- REQUIRED TASK: Return every one of the items below word for word, with nothing changed.

Data excerpts
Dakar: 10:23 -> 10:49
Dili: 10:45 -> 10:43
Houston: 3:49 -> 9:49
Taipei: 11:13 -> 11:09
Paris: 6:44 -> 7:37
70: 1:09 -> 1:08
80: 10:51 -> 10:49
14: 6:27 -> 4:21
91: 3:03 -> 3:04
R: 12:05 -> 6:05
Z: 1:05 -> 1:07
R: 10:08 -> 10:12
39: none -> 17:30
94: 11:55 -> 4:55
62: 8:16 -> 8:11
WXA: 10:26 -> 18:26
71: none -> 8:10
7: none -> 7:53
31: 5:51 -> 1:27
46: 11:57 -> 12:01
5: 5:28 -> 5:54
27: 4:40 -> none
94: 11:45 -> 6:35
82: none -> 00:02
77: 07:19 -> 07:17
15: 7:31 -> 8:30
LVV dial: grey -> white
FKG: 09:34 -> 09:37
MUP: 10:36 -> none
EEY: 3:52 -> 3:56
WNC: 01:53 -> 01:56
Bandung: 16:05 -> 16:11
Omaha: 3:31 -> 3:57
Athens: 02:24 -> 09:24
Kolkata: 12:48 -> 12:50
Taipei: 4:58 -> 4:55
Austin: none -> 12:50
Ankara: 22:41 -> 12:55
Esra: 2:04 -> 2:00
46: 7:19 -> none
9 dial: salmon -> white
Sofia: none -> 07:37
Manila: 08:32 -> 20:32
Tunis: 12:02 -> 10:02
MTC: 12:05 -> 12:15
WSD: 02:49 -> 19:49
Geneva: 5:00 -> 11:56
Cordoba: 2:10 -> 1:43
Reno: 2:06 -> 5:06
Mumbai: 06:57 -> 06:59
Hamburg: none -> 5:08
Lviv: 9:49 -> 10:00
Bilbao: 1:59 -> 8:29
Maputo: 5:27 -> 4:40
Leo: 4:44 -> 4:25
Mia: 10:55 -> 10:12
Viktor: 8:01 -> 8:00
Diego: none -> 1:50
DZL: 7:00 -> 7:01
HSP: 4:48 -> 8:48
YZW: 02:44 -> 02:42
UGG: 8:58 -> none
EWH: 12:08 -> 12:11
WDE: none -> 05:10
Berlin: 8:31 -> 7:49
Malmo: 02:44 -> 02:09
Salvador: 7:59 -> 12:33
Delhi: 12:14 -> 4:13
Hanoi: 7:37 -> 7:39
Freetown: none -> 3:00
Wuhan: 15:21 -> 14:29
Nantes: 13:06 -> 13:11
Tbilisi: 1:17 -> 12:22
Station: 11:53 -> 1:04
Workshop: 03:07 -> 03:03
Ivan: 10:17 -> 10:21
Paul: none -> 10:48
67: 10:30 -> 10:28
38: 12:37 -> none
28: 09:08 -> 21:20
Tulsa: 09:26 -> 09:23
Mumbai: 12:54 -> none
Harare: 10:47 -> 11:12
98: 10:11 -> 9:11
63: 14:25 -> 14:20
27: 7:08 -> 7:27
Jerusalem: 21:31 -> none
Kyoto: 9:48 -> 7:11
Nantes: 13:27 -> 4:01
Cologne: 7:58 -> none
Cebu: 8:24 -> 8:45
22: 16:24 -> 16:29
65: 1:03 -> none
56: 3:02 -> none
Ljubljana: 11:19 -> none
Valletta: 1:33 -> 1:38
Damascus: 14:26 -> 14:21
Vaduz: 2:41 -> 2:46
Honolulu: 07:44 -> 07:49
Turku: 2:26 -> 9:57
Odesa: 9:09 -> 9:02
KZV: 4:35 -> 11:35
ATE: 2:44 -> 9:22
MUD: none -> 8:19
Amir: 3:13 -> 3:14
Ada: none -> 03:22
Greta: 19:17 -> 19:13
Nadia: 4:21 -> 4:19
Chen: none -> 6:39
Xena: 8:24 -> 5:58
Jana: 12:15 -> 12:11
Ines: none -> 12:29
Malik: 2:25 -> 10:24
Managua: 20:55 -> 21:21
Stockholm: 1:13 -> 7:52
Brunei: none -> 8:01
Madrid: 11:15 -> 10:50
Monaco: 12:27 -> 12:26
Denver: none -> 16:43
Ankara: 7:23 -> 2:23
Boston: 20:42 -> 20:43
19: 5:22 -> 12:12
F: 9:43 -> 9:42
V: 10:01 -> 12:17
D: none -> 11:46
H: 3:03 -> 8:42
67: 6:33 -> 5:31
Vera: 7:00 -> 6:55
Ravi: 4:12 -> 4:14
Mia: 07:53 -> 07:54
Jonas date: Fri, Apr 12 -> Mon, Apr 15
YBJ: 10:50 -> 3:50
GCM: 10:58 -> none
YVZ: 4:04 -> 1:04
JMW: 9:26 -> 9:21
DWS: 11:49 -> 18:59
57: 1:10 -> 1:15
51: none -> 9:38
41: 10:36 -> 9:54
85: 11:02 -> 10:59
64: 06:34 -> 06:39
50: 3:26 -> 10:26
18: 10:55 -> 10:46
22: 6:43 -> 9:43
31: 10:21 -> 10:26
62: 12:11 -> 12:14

- PROBLEM SOLUTION:
Dakar: 10:23 -> 10:49
Dili: 10:45 -> 10:43
Houston: 3:49 -> 9:49
Taipei: 11:13 -> 11:09
Paris: 6:44 -> 7:37
70: 1:09 -> 1:08
80: 10:51 -> 10:49
14: 6:27 -> 4:21
91: 3:03 -> 3:04
R: 12:05 -> 6:05
Z: 1:05 -> 1:07
R: 10:08 -> 10:12
39: none -> 17:30
94: 11:55 -> 4:55
62: 8:16 -> 8:11
WXA: 10:26 -> 18:26
71: none -> 8:10
7: none -> 7:53
31: 5:51 -> 1:27
46: 11:57 -> 12:01
5: 5:28 -> 5:54
27: 4:40 -> none
94: 11:45 -> 6:35
82: none -> 00:02
77: 07:19 -> 07:17
15: 7:31 -> 8:30
LVV dial: grey -> white
FKG: 09:34 -> 09:37
MUP: 10:36 -> none
EEY: 3:52 -> 3:56
WNC: 01:53 -> 01:56
Bandung: 16:05 -> 16:11
Omaha: 3:31 -> 3:57
Athens: 02:24 -> 09:24
Kolkata: 12:48 -> 12:50
Taipei: 4:58 -> 4:55
Austin: none -> 12:50
Ankara: 22:41 -> 12:55
Esra: 2:04 -> 2:00
46: 7:19 -> none
9 dial: salmon -> white
Sofia: none -> 07:37
Manila: 08:32 -> 20:32
Tunis: 12:02 -> 10:02
MTC: 12:05 -> 12:15
WSD: 02:49 -> 19:49
Geneva: 5:00 -> 11:56
Cordoba: 2:10 -> 1:43
Reno: 2:06 -> 5:06
Mumbai: 06:57 -> 06:59
Hamburg: none -> 5:08
Lviv: 9:49 -> 10:00
Bilbao: 1:59 -> 8:29
Maputo: 5:27 -> 4:40
Leo: 4:44 -> 4:25
Mia: 10:55 -> 10:12
Viktor: 8:01 -> 8:00
Diego: none -> 1:50
DZL: 7:00 -> 7:01
HSP: 4:48 -> 8:48
YZW: 02:44 -> 02:42
UGG: 8:58 -> none
EWH: 12:08 -> 12:11
WDE: none -> 05:10
Berlin: 8:31 -> 7:49
Malmo: 02:44 -> 02:09
Salvador: 7:59 -> 12:33
Delhi: 12:14 -> 4:13
Hanoi: 7:37 -> 7:39
Freetown: none -> 3:00
Wuhan: 15:21 -> 14:29
Nantes: 13:06 -> 13:11
Tbilisi: 1:17 -> 12:22
Station: 11:53 -> 1:04
Workshop: 03:07 -> 03:03
Ivan: 10:17 -> 10:21
Paul: none -> 10:48
67: 10:30 -> 10:28
38: 12:37 -> none
28: 09:08 -> 21:20
Tulsa: 09:26 -> 09:23
Mumbai: 12:54 -> none
Harare: 10:47 -> 11:12
98: 10:11 -> 9:11
63: 14:25 -> 14:20
27: 7:08 -> 7:27
Jerusalem: 21:31 -> none
Kyoto: 9:48 -> 7:11
Nantes: 13:27 -> 4:01
Cologne: 7:58 -> none
Cebu: 8:24 -> 8:45
22: 16:24 -> 16:29
65: 1:03 -> none
56: 3:02 -> none
Ljubljana: 11:19 -> none
Valletta: 1:33 -> 1:38
Damascus: 14:26 -> 14:21
Vaduz: 2:41 -> 2:46
Honolulu: 07:44 -> 07:49
Turku: 2:26 -> 9:57
Odesa: 9:09 -> 9:02
KZV: 4:35 -> 11:35
ATE: 2:44 -> 9:22
MUD: none -> 8:19
Amir: 3:13 -> 3:14
Ada: none -> 03:22
Greta: 19:17 -> 19:13
Nadia: 4:21 -> 4:19
Chen: none -> 6:39
Xena: 8:24 -> 5:58
Jana: 12:15 -> 12:11
Ines: none -> 12:29
Malik: 2:25 -> 10:24
Managua: 20:55 -> 21:21
Stockholm: 1:13 -> 7:52
Brunei: none -> 8:01
Madrid: 11:15 -> 10:50
Monaco: 12:27 -> 12:26
Denver: none -> 16:43
Ankara: 7:23 -> 2:23
Boston: 20:42 -> 20:43
19: 5:22 -> 12:12
F: 9:43 -> 9:42
V: 10:01 -> 12:17
D: none -> 11:46
H: 3:03 -> 8:42
67: 6:33 -> 5:31
Vera: 7:00 -> 6:55
Ravi: 4:12 -> 4:14
Mia: 07:53 -> 07:54
Jonas date: Fri, Apr 12 -> Mon, Apr 15
YBJ: 10:50 -> 3:50
GCM: 10:58 -> none
YVZ: 4:04 -> 1:04
JMW: 9:26 -> 9:21
DWS: 11:49 -> 18:59
57: 1:10 -> 1:15
51: none -> 9:38
41: 10:36 -> 9:54
85: 11:02 -> 10:59
64: 06:34 -> 06:39
50: 3:26 -> 10:26
18: 10:55 -> 10:46
22: 6:43 -> 9:43
31: 10:21 -> 10:26
62: 12:11 -> 12:14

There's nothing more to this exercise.